Extracted records
══════

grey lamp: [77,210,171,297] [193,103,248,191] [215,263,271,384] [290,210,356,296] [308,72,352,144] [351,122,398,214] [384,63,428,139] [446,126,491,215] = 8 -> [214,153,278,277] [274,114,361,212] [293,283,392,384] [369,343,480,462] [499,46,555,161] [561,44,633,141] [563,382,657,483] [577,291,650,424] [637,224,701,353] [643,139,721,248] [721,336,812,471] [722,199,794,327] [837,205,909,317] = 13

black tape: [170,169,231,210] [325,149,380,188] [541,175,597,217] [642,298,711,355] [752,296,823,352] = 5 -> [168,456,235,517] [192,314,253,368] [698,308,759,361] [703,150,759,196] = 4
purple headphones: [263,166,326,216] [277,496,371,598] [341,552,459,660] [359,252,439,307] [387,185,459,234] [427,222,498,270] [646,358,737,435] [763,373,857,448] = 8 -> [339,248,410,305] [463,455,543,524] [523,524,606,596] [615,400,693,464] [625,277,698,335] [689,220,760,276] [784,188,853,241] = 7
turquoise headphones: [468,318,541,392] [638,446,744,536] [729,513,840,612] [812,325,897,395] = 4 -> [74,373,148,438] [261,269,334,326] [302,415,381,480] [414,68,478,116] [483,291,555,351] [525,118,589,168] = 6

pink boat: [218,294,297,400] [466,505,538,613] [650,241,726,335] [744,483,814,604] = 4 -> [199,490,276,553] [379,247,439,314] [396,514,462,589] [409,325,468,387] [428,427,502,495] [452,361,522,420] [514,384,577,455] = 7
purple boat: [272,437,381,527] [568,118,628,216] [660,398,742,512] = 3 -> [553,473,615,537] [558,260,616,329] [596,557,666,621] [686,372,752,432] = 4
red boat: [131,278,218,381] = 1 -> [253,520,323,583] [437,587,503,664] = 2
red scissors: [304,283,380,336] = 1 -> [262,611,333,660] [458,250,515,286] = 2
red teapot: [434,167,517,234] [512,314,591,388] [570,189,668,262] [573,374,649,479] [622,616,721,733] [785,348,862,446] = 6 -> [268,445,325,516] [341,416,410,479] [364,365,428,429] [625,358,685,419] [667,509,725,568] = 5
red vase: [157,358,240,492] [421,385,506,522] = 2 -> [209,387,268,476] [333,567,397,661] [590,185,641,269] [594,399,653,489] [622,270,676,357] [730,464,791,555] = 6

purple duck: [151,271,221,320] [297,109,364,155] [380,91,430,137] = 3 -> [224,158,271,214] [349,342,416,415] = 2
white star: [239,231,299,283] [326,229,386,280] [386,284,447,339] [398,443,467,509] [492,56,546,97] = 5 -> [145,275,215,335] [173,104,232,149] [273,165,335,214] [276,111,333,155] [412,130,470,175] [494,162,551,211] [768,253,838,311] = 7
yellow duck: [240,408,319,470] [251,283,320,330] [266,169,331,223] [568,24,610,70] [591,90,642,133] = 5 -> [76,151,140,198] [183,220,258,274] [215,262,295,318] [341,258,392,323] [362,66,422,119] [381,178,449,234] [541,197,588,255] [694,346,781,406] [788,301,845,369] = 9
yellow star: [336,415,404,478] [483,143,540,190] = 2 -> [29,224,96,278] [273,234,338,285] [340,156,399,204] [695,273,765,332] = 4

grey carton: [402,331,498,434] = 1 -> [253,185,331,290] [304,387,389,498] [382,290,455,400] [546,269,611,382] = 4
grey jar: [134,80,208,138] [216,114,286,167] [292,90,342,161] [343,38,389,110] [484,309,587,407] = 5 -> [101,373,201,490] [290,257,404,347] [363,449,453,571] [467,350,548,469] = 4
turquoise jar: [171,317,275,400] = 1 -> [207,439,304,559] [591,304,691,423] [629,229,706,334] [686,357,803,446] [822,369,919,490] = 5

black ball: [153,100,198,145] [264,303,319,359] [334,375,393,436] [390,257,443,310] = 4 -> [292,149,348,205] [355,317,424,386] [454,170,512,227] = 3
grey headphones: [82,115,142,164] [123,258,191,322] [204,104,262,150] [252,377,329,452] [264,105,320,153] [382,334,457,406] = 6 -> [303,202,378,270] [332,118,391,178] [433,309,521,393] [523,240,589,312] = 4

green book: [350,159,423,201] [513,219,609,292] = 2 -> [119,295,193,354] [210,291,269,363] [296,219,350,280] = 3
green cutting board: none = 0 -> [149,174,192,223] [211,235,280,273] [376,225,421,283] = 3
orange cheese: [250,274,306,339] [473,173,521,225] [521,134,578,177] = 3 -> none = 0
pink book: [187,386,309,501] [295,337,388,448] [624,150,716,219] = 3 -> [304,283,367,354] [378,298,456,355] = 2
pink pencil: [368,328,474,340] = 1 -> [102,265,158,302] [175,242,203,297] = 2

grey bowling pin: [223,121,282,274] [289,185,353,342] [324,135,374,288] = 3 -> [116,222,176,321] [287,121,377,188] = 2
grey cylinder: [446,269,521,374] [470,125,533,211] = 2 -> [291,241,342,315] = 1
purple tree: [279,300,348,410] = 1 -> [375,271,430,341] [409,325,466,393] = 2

══════

◆ **WHAT IS REQUIRED**:
Give only the lines from the one holding "turquoise headphones: [468,318,541,392]" through the one holding "red boat: [131,278,218,381]", each restated exactly as it appears above.

◆ **EXERCISE OUTPUT**:
turquoise headphones: [468,318,541,392] [638,446,744,536] [729,513,840,612] [812,325,897,395] = 4 -> [74,373,148,438] [261,269,334,326] [302,415,381,480] [414,68,478,116] [483,291,555,351] [525,118,589,168] = 6

pink boat: [218,294,297,400] [466,505,538,613] [650,241,726,335] [744,483,814,604] = 4 -> [199,490,276,553] [379,247,439,314] [396,514,462,589] [409,325,468,387] [428,427,502,495] [452,361,522,420] [514,384,577,455] = 7
purple boat: [272,437,381,527] [568,118,628,216] [660,398,742,512] = 3 -> [553,473,615,537] [558,260,616,329] [596,557,666,621] [686,372,752,432] = 4
red boat: [131,278,218,381] = 1 -> [253,520,323,583] [437,587,503,664] = 2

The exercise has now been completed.